Task description: Each entry is to be repeated word for word, and the images are to be dropped.

Image sequences with motion text

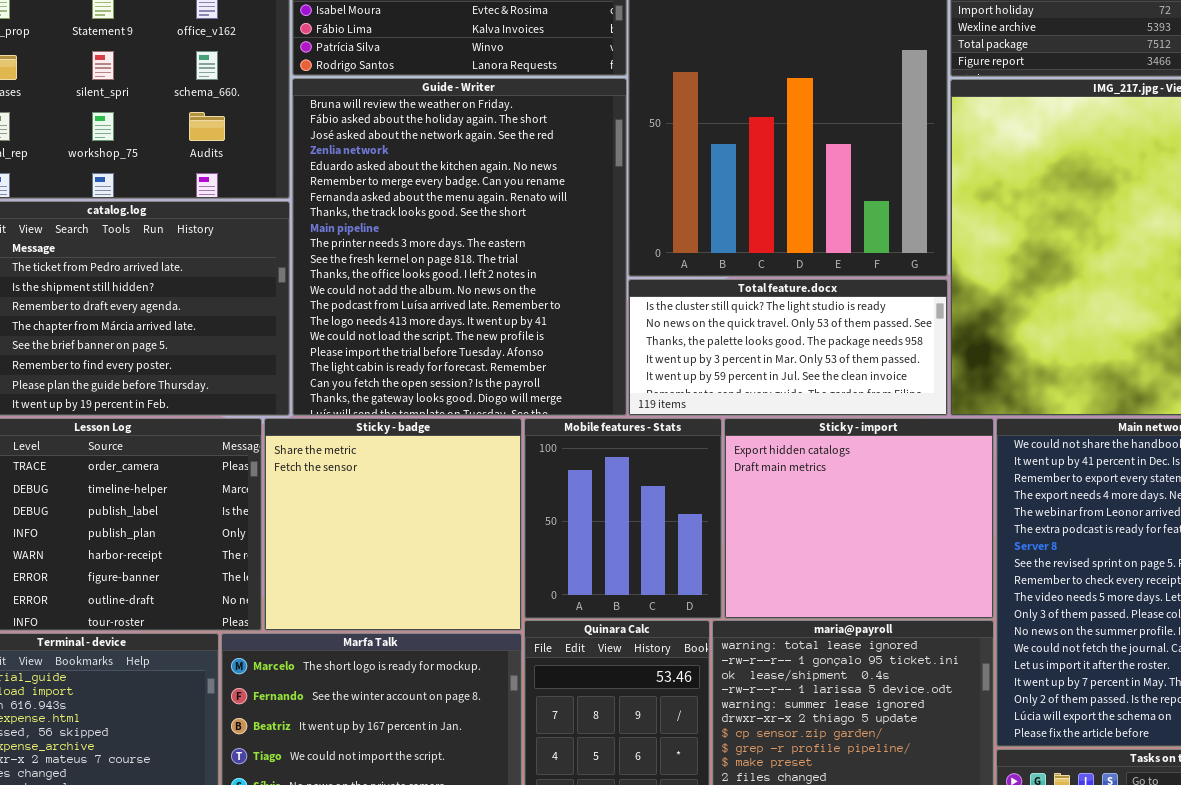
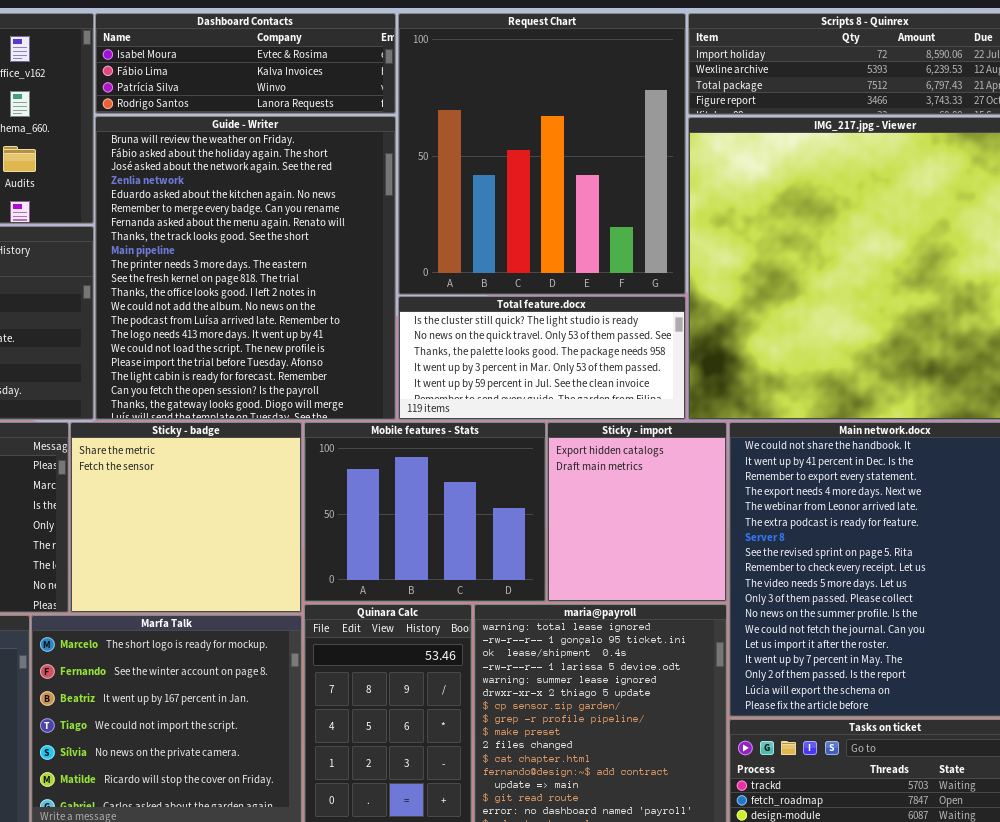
Mobile features - Stats: [524,418,722,619] -> [304,422,546,602], resized
Sticky - import: [724,418,994,619] -> [547,422,727,602], resized

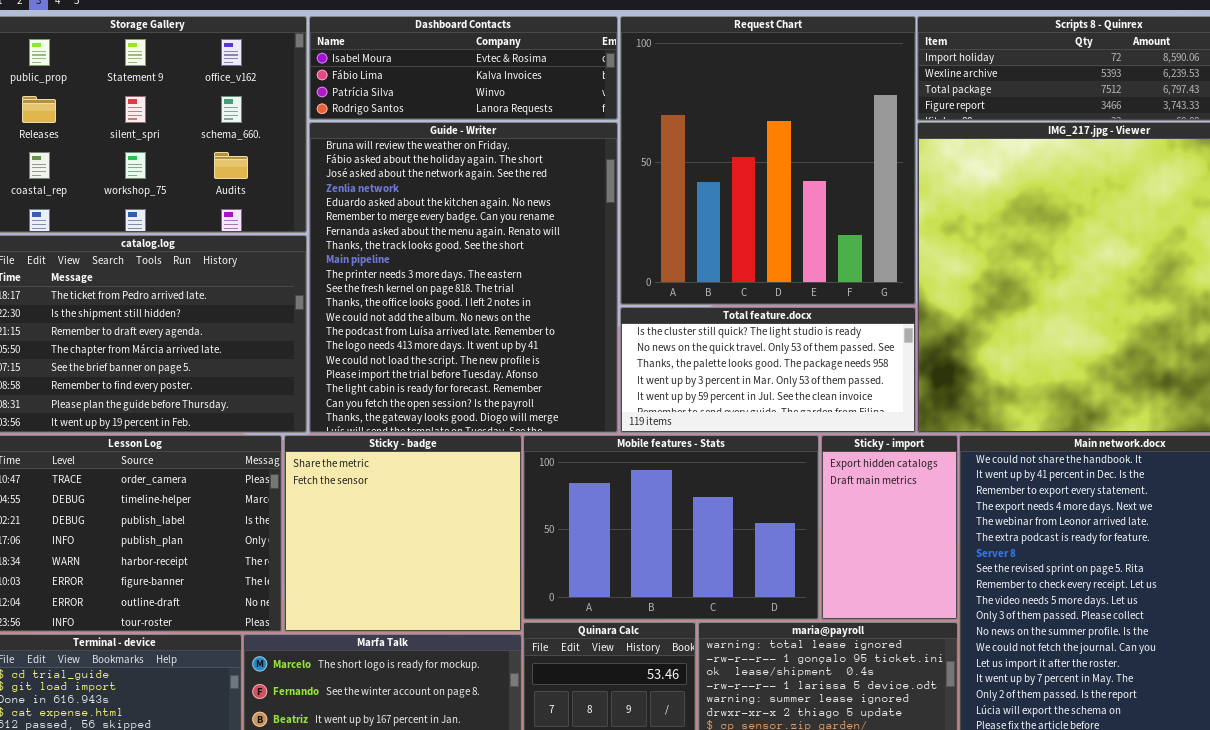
Mobile features - Stats: [304,422,546,602] -> [523,435,819,620], resized
Sticky - import: [547,422,727,602] -> [821,435,958,620], resized

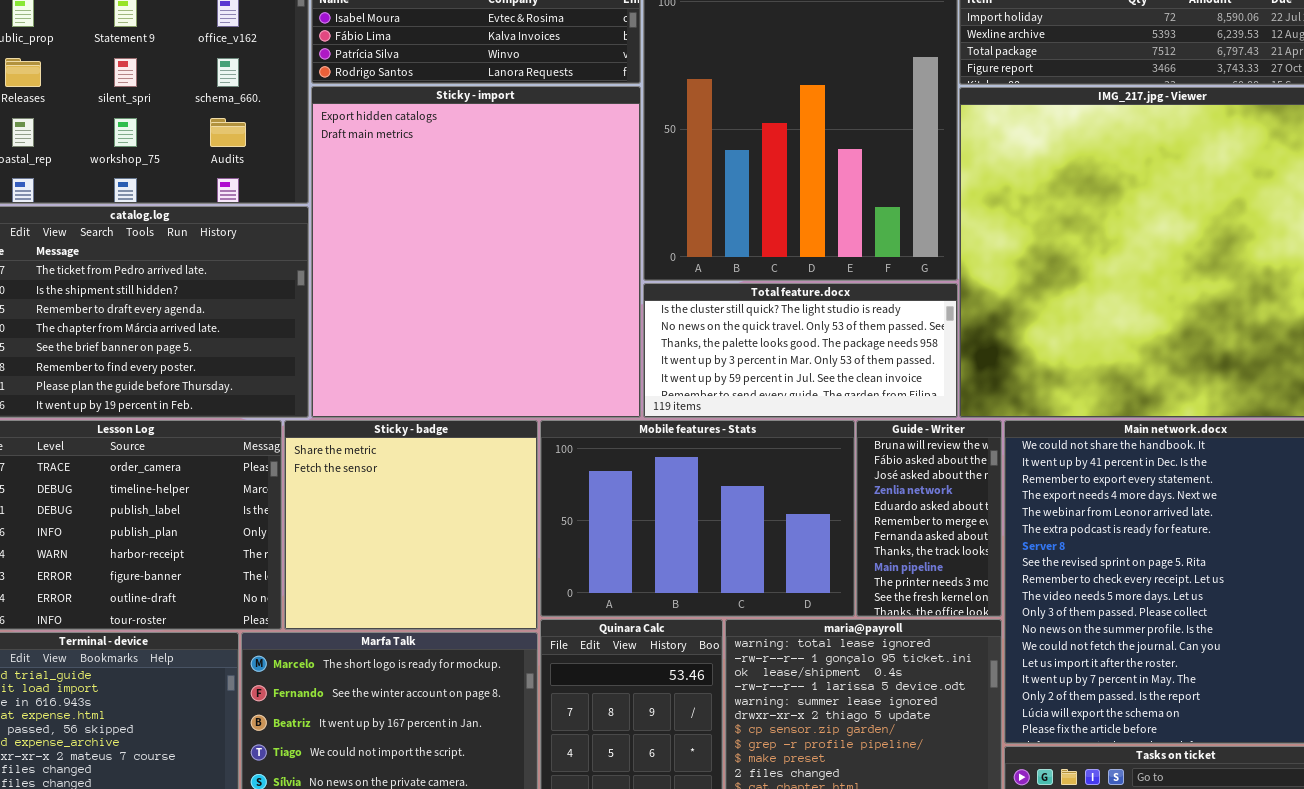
Guide - Writer: [309,122,618,433] -> [856,420,1002,617], moved, resized
Sticky - import: [821,435,958,620] -> [311,86,641,418], moved, resized

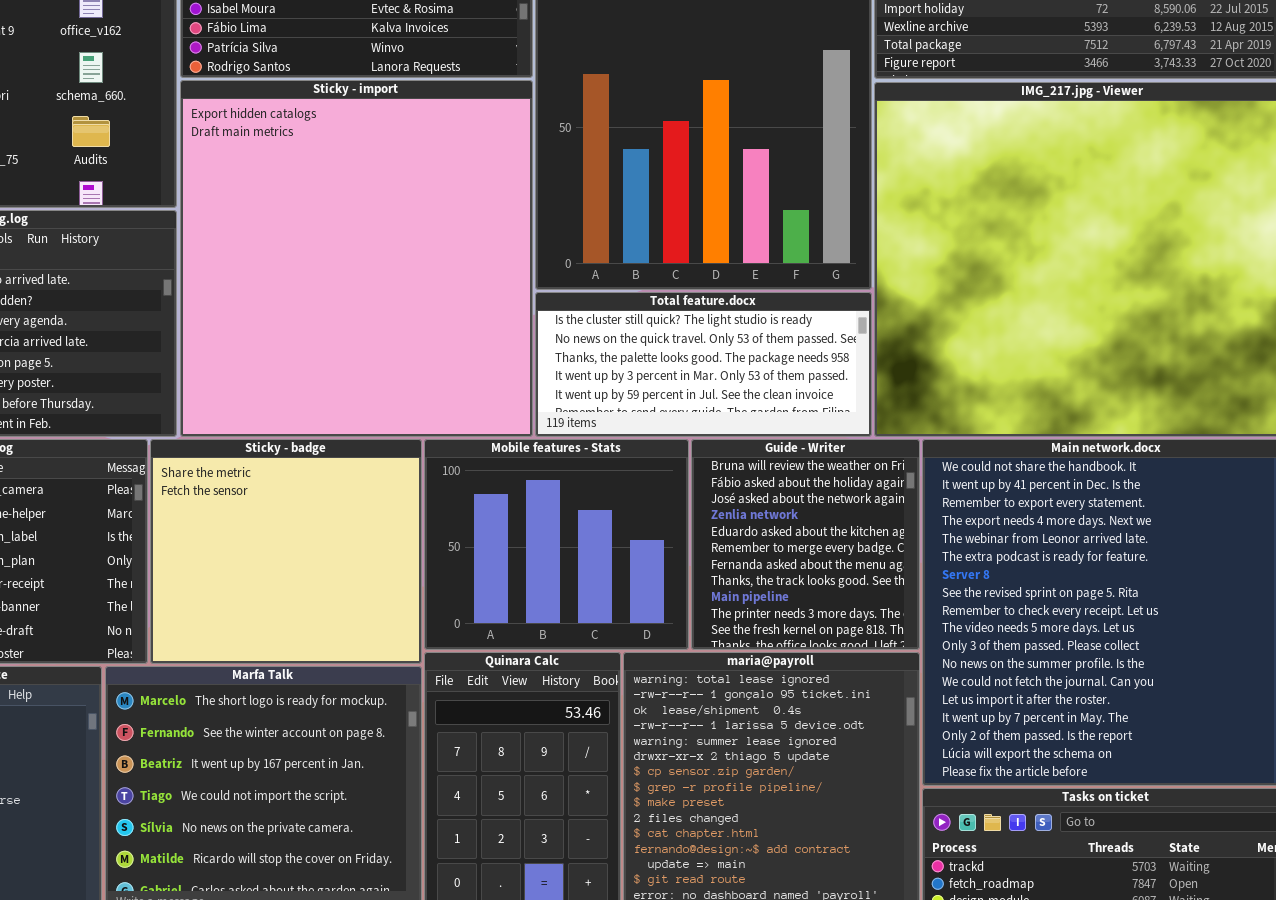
Mobile features - Stats: [540,420,855,617] -> [424,439,689,650], resized
Guide - Writer: [856,420,1002,617] -> [691,439,920,650], resized

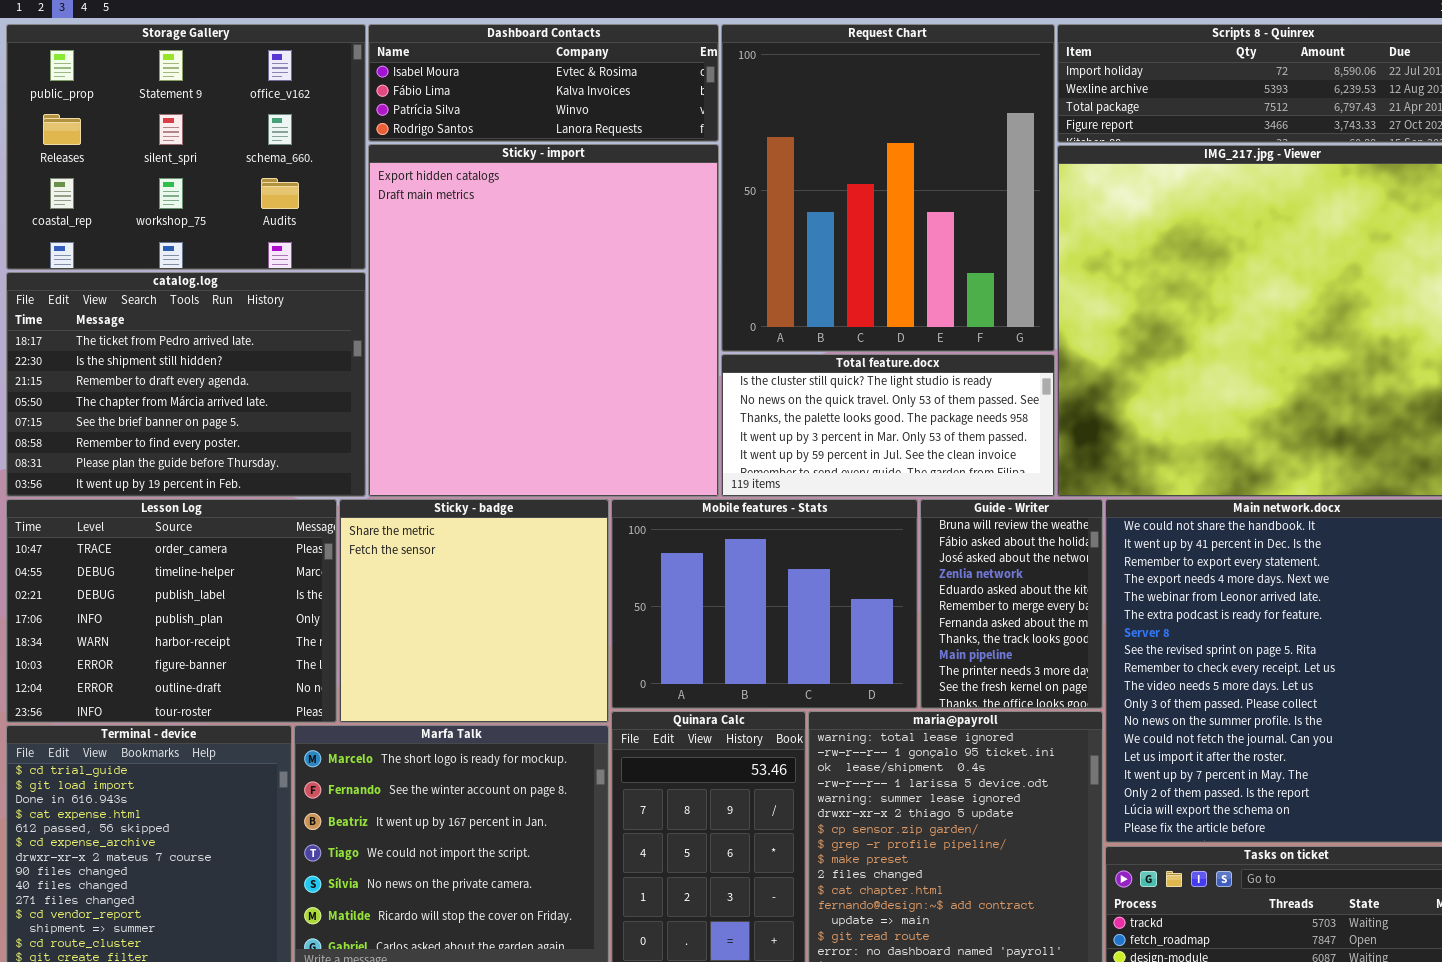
Mobile features - Stats: [424,439,689,650] -> [611,499,918,709], resized
Guide - Writer: [691,439,920,650] -> [920,499,1103,709], resized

Written solution:
Mobile features - Stats: [524,418,722,619] -> [304,422,546,602], resized
Sticky - import: [724,418,994,619] -> [547,422,727,602], resized

Mobile features - Stats: [304,422,546,602] -> [523,435,819,620], resized
Sticky - import: [547,422,727,602] -> [821,435,958,620], resized

Guide - Writer: [309,122,618,433] -> [856,420,1002,617], moved, resized
Sticky - import: [821,435,958,620] -> [311,86,641,418], moved, resized

Mobile features - Stats: [540,420,855,617] -> [424,439,689,650], resized
Guide - Writer: [856,420,1002,617] -> [691,439,920,650], resized

Mobile features - Stats: [424,439,689,650] -> [611,499,918,709], resized
Guide - Writer: [691,439,920,650] -> [920,499,1103,709], resized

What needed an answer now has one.